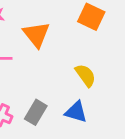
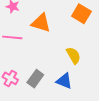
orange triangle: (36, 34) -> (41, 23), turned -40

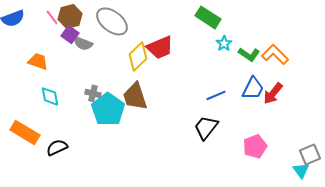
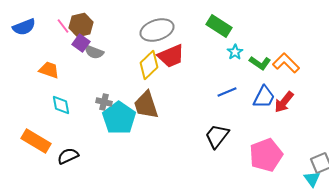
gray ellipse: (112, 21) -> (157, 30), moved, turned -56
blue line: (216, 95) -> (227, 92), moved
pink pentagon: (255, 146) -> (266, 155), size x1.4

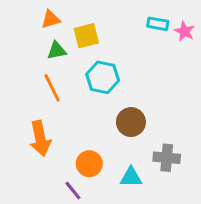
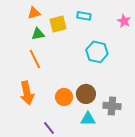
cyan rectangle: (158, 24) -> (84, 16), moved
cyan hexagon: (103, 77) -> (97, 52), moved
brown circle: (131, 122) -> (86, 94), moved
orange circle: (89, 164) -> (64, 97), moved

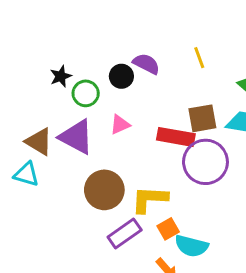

****************************************

* [About this task] The result should be a precise copy of all the entries, free of pictures.

* [Reply to the task]
orange triangle: (36, 34) -> (41, 23), turned -40

gray ellipse: (112, 21) -> (157, 30), moved, turned -56
blue line: (216, 95) -> (227, 92), moved
pink pentagon: (255, 146) -> (266, 155), size x1.4

cyan rectangle: (158, 24) -> (84, 16), moved
cyan hexagon: (103, 77) -> (97, 52), moved
brown circle: (131, 122) -> (86, 94), moved
orange circle: (89, 164) -> (64, 97), moved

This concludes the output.